Dataset content:
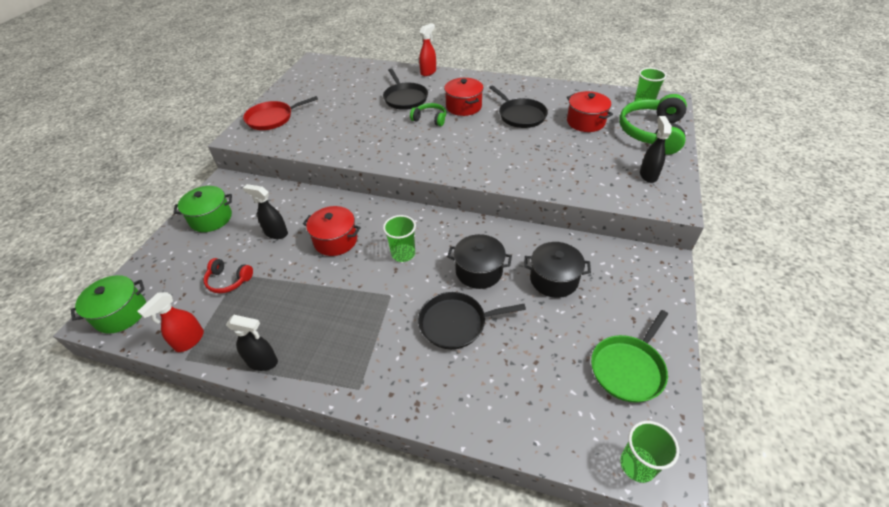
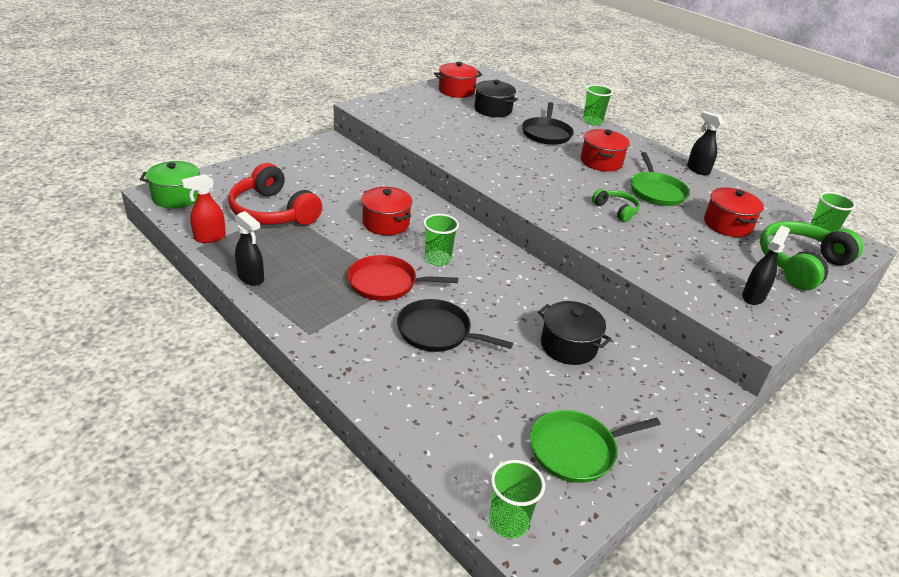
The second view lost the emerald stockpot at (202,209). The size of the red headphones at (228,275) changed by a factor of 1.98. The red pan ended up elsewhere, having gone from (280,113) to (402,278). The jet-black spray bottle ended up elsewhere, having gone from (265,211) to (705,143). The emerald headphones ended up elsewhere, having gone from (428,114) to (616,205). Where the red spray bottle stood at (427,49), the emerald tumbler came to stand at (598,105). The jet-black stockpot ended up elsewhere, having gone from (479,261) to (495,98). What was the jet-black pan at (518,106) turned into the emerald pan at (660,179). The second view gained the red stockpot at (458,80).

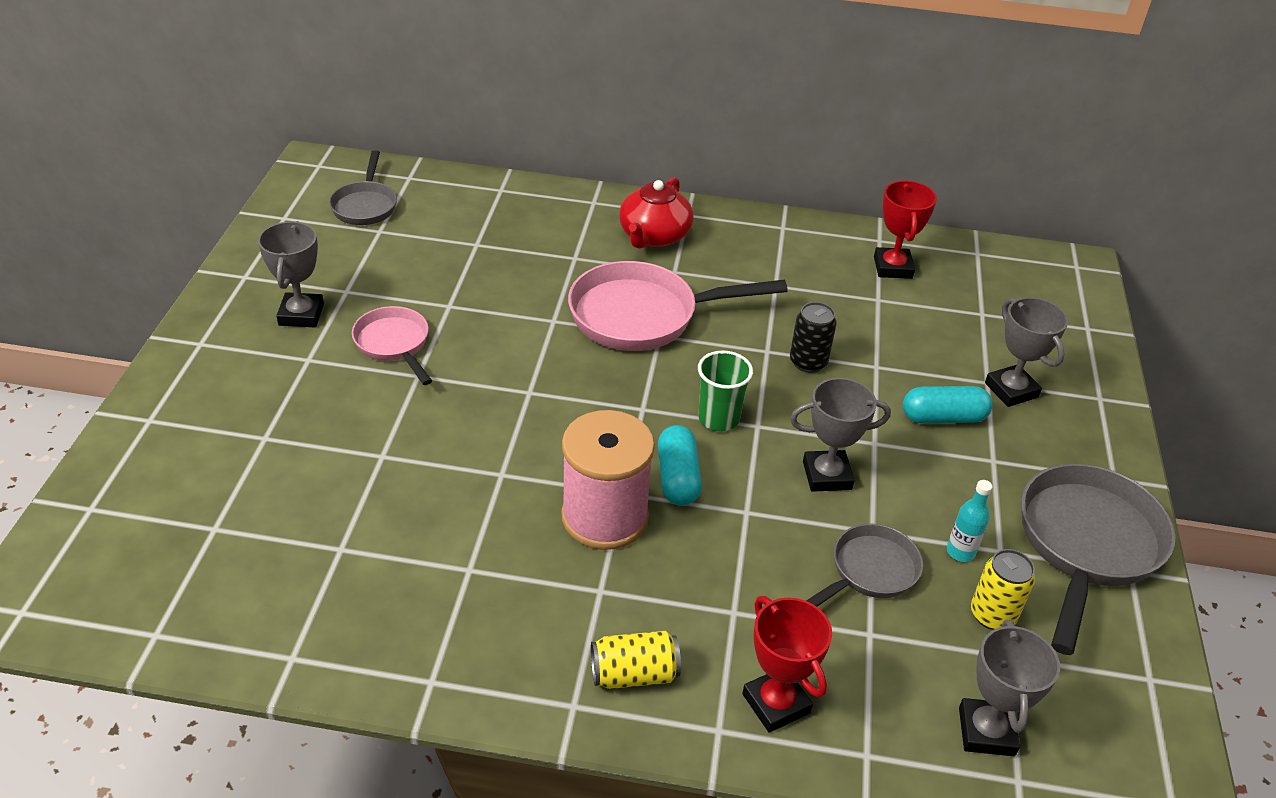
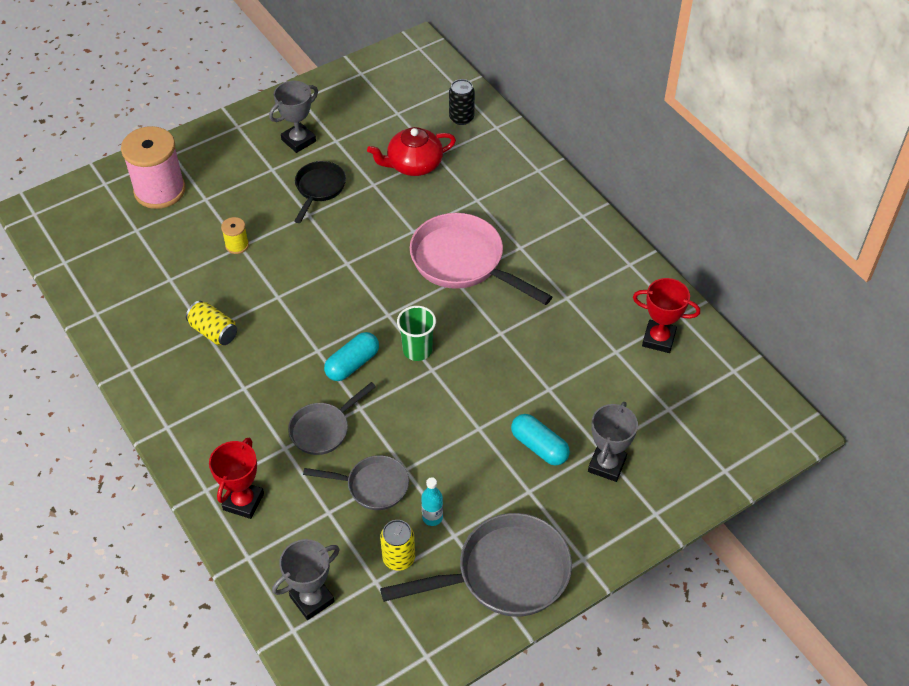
The grey pan ended up elsewhere, having gone from (363,187) to (332,418). What was the rosy pan at (392,345) turned into the jet-black pan at (320,192). The rosy bobbin ended up elsewhere, having gone from (608,480) to (153,167). The bright yellow can ended up elsewhere, having gone from (636,660) to (211,323). The red tea pot ended up elsewhere, having gone from (656,213) to (411,151). The jet-black can ended up elsewhere, having gone from (813,337) to (462,102). The second view lost the grey trophy at (840,435). The red trophy at (905,230) ended up facing another way, 60 degrees clockwise from before. The second view gained the bright yellow bobbin at (235,235).

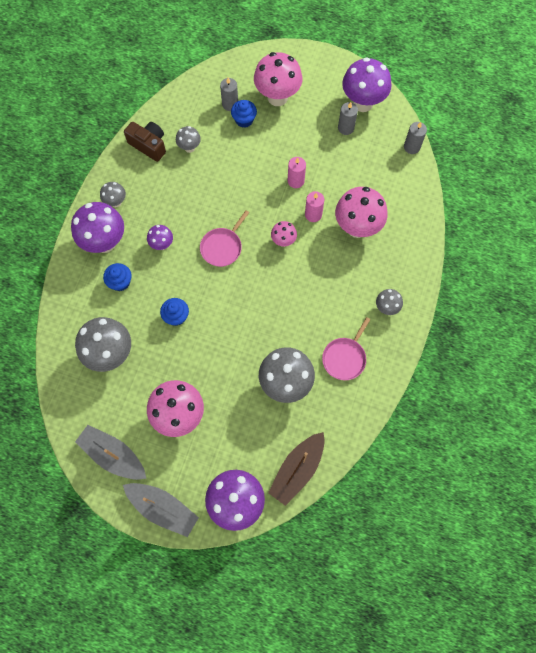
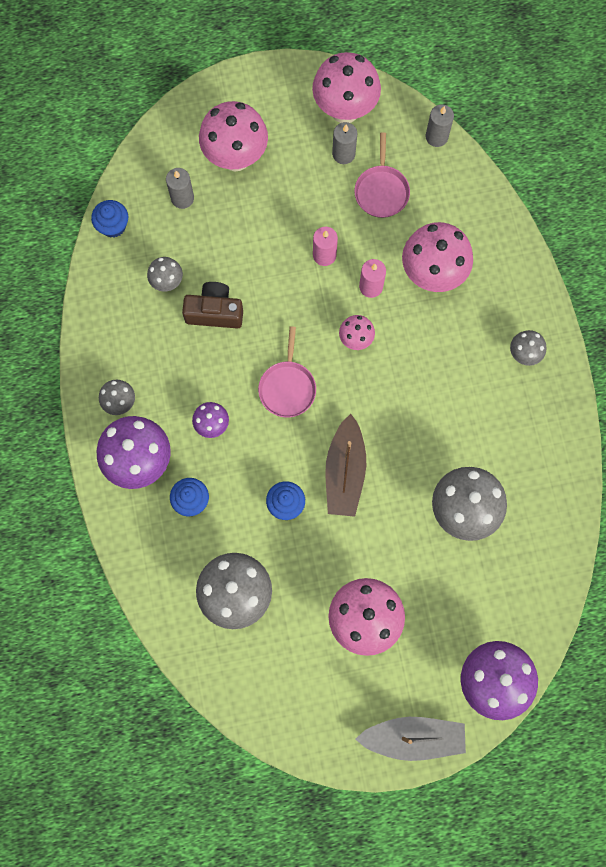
The second view lost the grey boat at (110,452). The dark brown photo camera ended up elsewhere, having gone from (145,142) to (212,305). The royal blue cupcake ended up elsewhere, having gone from (244,114) to (109,219). The dark brown boat ended up elsewhere, having gone from (296,469) to (345,465). The rosy pan ended up elsewhere, having gone from (346,348) to (382,175). What was the royal purple mushroom at (367,84) turned into the rosy mushroom at (346,87).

Problem requirements:
The lines you return should be those above that contain the word "grey", every one of them.

Exercise result:
The grey pan ended up elsewhere, having gone from (363,187) to (332,418). What was the rosy pan at (392,345) turned into the jet-black pan at (320,192). The rosy bobbin ended up elsewhere, having gone from (608,480) to (153,167). The bright yellow can ended up elsewhere, having gone from (636,660) to (211,323). The red tea pot ended up elsewhere, having gone from (656,213) to (411,151). The jet-black can ended up elsewhere, having gone from (813,337) to (462,102). The second view lost the grey trophy at (840,435). The red trophy at (905,230) ended up facing another way, 60 degrees clockwise from before. The second view gained the bright yellow bobbin at (235,235).
The second view lost the grey boat at (110,452). The dark brown photo camera ended up elsewhere, having gone from (145,142) to (212,305). The royal blue cupcake ended up elsewhere, having gone from (244,114) to (109,219). The dark brown boat ended up elsewhere, having gone from (296,469) to (345,465). The rosy pan ended up elsewhere, having gone from (346,348) to (382,175). What was the royal purple mushroom at (367,84) turned into the rosy mushroom at (346,87).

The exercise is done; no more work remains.